_GIVEN ENTRIES_:
+++

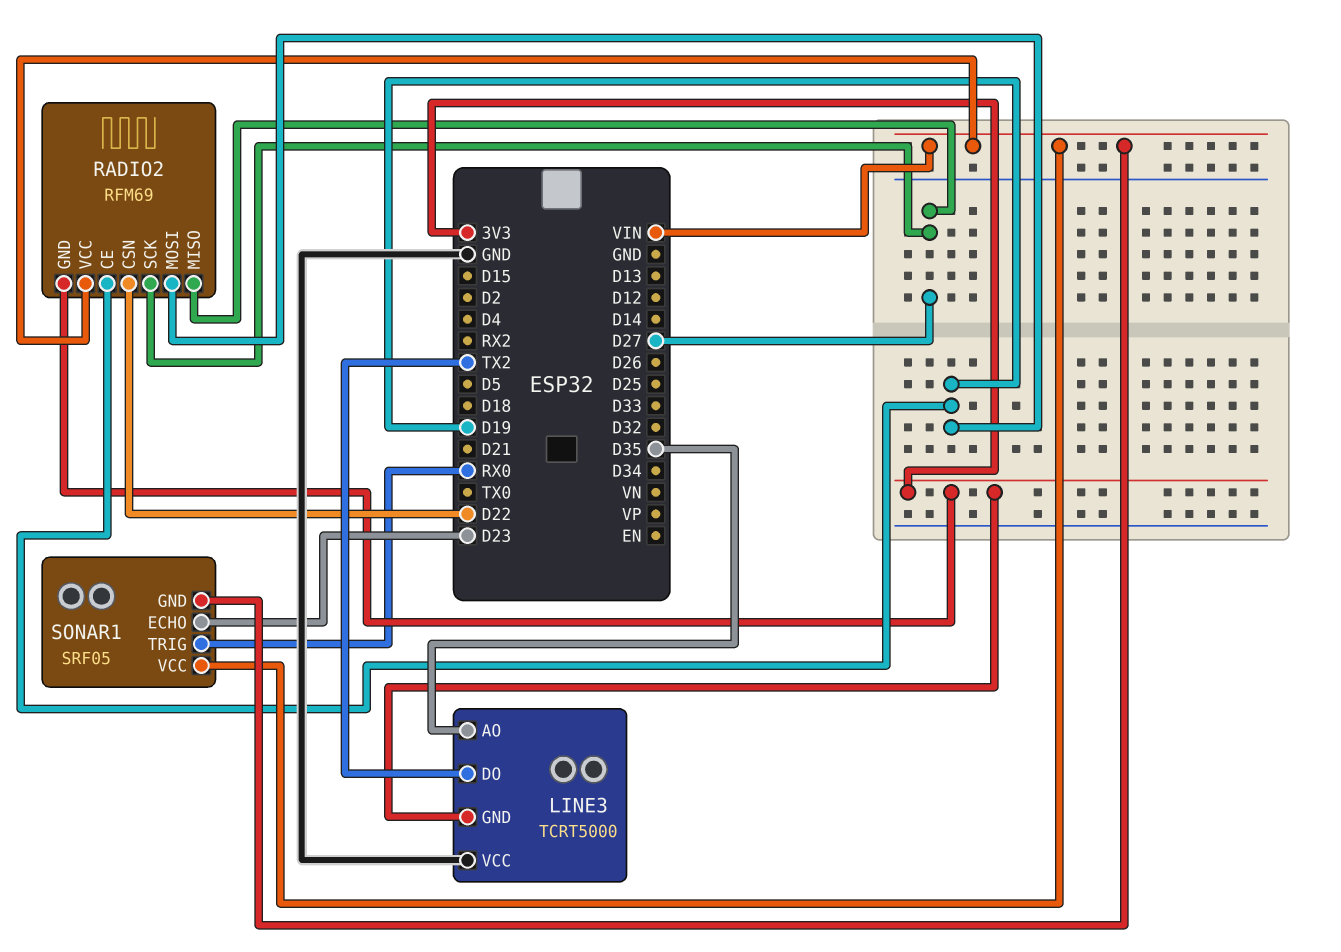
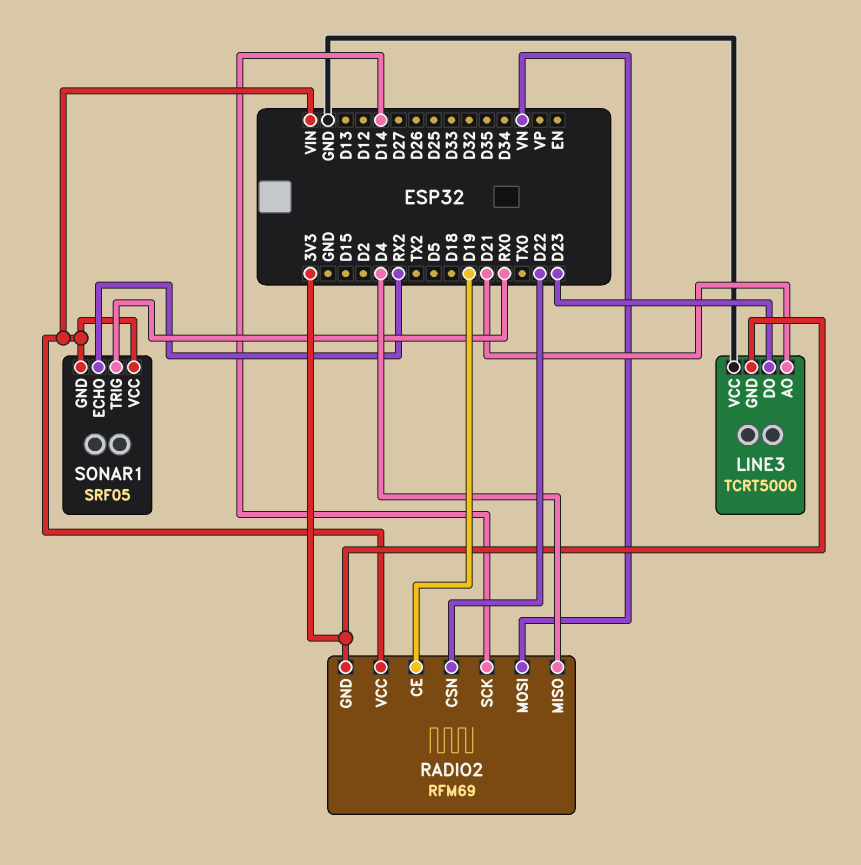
LINE3 pin AO: D35 -> D21
LINE3 pin DO: TX2 -> D23
RADIO2 pin MISO: D27 -> D4
RADIO2 pin MOSI: D19 -> VN
RADIO2 pin SCK: D27 -> D14
SONAR1 pin ECHO: D23 -> RX2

+++

_EXERCISE DETAILS_: Starting at the line with "RADIO2 pin MISO: D27 -> D4", copy every line down to the last one above, exactly as written and with nothing else.

_ANSWER BOX_:
RADIO2 pin MISO: D27 -> D4
RADIO2 pin MOSI: D19 -> VN
RADIO2 pin SCK: D27 -> D14
SONAR1 pin ECHO: D23 -> RX2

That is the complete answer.